_YOUR ASSIGNMENT_. Reproduce the listing that follows character for character, excluding its pictures.

_DATA_.
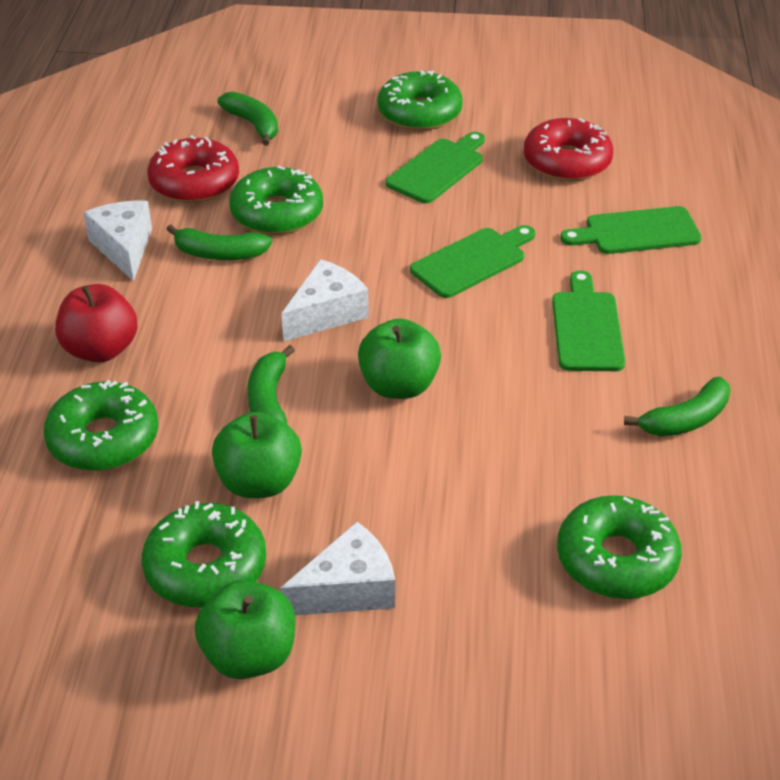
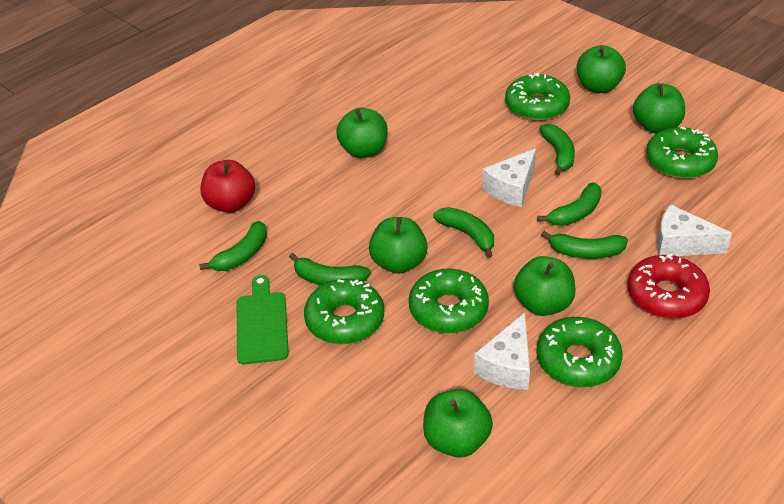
green apple: 3 -> 6
green banana: 4 -> 6
green cutting board: 4 -> 1
red donut: 2 -> 1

_SOLUTION TO THIS TASK_.
green apple: 3 -> 6
green banana: 4 -> 6
green cutting board: 4 -> 1
red donut: 2 -> 1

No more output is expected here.